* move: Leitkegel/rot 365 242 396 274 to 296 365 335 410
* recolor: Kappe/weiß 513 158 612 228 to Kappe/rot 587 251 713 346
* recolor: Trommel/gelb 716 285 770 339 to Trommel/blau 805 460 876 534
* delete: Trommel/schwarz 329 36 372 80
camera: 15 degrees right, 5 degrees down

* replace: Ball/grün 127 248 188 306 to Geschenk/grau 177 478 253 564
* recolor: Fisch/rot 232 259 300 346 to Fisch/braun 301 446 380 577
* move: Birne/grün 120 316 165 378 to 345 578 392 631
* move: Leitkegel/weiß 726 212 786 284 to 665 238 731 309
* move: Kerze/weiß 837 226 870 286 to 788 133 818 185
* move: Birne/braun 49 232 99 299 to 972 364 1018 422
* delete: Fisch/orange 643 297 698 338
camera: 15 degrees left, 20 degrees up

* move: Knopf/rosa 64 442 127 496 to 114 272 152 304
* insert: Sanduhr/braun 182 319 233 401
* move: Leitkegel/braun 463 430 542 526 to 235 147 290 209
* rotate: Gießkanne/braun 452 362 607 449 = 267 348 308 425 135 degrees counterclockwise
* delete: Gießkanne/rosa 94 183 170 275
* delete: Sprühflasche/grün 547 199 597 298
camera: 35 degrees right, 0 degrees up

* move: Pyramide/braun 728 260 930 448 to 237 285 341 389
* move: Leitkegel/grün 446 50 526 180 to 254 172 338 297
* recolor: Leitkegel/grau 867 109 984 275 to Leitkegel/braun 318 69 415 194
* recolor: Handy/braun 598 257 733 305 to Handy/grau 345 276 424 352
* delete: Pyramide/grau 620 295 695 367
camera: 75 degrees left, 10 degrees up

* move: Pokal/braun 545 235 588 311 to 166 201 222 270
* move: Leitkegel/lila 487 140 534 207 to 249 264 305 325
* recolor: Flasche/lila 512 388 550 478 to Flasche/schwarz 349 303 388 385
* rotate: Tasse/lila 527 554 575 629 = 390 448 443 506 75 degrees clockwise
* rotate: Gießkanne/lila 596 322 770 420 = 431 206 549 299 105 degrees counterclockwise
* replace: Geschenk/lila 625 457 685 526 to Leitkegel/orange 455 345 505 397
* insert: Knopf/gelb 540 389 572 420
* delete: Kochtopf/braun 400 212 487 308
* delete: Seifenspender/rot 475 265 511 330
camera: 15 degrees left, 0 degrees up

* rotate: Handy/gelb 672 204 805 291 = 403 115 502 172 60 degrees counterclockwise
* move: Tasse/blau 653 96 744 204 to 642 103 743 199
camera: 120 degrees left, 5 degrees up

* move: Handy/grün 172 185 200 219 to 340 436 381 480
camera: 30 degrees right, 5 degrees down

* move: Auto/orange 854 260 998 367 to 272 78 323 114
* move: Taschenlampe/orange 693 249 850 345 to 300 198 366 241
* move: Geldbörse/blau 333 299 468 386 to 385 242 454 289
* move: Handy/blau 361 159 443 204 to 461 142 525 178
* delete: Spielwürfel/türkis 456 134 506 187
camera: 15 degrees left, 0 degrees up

● PROBLEM: Please output only the lines from the first line of the entries through the line with "329 36 372 80", both included, exactly as written.

● SOLUTION:
* move: Leitkegel/rot 365 242 396 274 to 296 365 335 410
* recolor: Kappe/weiß 513 158 612 228 to Kappe/rot 587 251 713 346
* recolor: Trommel/gelb 716 285 770 339 to Trommel/blau 805 460 876 534
* delete: Trommel/schwarz 329 36 372 80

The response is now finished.